**EXERCISE REQUIREMENTS:** From the line containing "purple dumbbell: 6 -> 5" down to the last line of the records below, restate each line word for word and leave out the rest.

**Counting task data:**
• • • • •

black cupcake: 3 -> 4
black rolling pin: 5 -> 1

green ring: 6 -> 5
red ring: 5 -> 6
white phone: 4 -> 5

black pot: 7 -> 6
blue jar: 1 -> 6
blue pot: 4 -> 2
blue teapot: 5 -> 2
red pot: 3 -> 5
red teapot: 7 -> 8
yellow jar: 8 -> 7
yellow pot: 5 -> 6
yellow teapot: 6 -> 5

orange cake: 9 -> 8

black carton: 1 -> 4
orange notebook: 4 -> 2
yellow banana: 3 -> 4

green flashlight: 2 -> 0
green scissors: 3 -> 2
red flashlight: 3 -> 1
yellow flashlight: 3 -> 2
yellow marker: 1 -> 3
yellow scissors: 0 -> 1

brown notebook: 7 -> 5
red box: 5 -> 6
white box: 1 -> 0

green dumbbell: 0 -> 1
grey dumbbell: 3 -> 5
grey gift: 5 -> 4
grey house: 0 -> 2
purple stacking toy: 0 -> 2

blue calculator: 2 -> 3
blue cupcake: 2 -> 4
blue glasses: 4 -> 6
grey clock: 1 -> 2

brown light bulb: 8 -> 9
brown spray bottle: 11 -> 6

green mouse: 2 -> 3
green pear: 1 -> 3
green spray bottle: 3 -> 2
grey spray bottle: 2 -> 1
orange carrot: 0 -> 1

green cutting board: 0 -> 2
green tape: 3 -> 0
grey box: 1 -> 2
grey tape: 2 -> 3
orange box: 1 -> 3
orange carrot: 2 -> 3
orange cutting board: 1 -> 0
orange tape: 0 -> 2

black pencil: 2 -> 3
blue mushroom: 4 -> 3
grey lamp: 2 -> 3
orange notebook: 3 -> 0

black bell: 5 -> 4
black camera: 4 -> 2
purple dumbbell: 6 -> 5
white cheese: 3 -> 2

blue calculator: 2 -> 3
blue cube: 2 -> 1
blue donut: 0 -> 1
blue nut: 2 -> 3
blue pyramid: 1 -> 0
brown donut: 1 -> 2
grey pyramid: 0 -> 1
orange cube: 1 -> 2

• • • • •

**RESULT FOR THIS EXERCISE:**
purple dumbbell: 6 -> 5
white cheese: 3 -> 2

blue calculator: 2 -> 3
blue cube: 2 -> 1
blue donut: 0 -> 1
blue nut: 2 -> 3
blue pyramid: 1 -> 0
brown donut: 1 -> 2
grey pyramid: 0 -> 1
orange cube: 1 -> 2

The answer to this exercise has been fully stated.